> TO DO: Begin at the line below that has "(194, 589) = (121, 196): none" and stop after the line that has "(445, 551) = (219, 356): white". Please restate only those lines, word for word.

[Records from a data source]
.....

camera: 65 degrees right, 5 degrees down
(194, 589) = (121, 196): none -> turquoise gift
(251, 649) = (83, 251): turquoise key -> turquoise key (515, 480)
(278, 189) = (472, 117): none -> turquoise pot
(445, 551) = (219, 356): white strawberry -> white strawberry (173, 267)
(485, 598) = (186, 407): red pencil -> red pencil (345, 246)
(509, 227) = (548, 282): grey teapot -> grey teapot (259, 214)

.....

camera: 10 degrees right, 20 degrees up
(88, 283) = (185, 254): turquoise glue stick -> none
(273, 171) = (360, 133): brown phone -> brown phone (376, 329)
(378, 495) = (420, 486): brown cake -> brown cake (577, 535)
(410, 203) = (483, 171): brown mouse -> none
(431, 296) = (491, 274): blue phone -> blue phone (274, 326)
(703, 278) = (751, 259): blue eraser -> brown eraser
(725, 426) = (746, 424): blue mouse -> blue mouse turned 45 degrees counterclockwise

.....

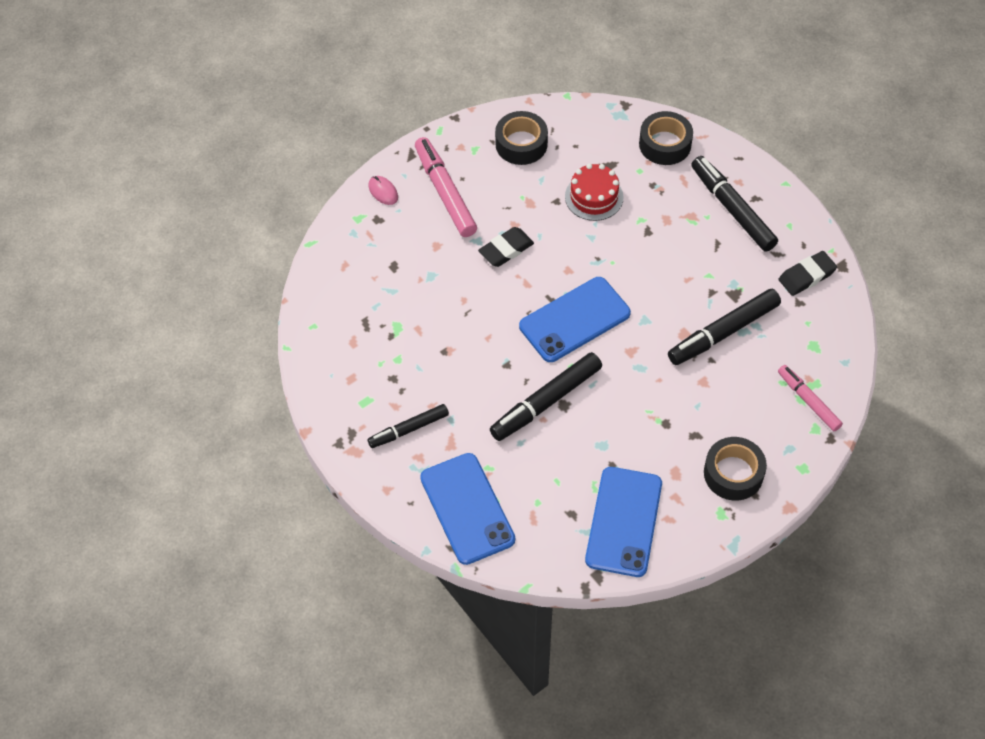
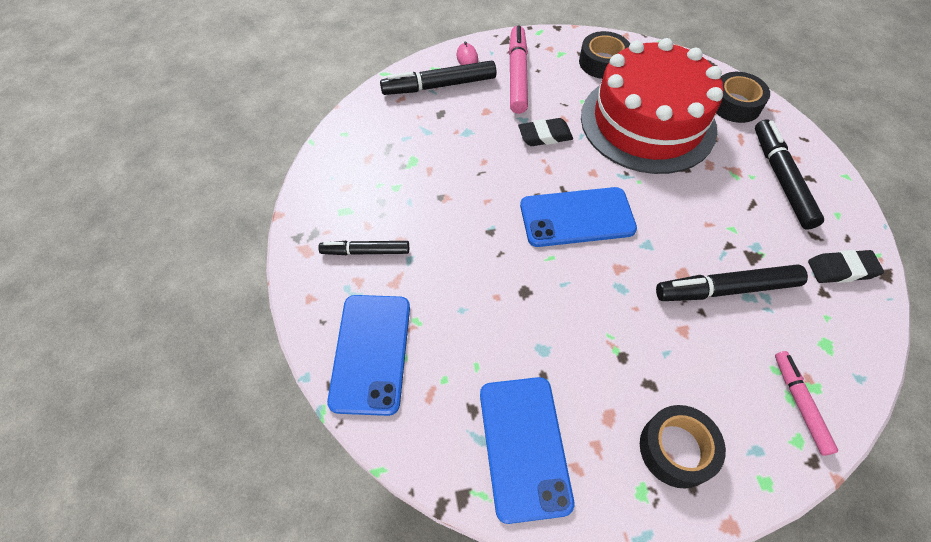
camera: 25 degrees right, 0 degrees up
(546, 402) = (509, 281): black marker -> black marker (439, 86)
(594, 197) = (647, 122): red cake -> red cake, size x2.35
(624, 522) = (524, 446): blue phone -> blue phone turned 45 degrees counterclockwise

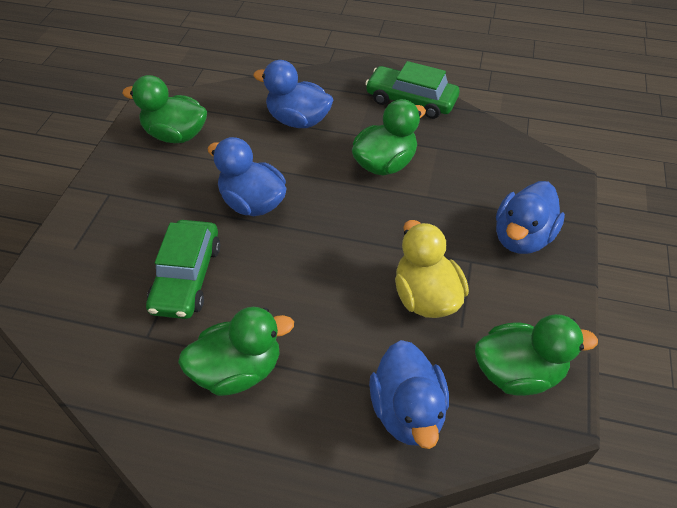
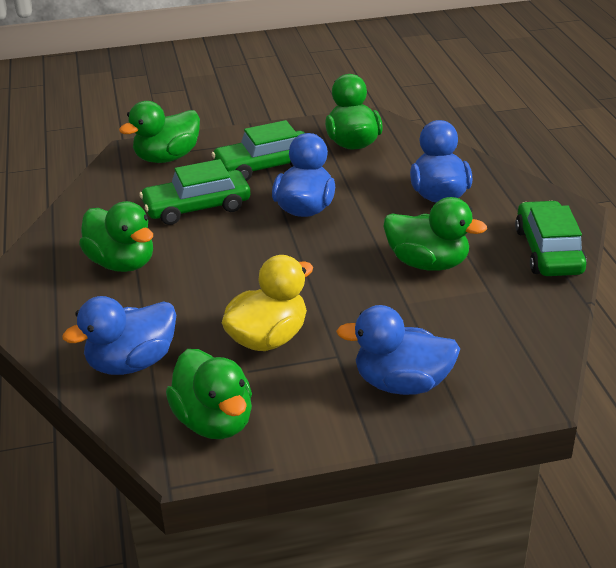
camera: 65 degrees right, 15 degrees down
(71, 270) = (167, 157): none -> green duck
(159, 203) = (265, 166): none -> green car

.....

> YOUR SOLUTION:
(194, 589) = (121, 196): none -> turquoise gift
(251, 649) = (83, 251): turquoise key -> turquoise key (515, 480)
(278, 189) = (472, 117): none -> turquoise pot
(445, 551) = (219, 356): white strawberry -> white strawberry (173, 267)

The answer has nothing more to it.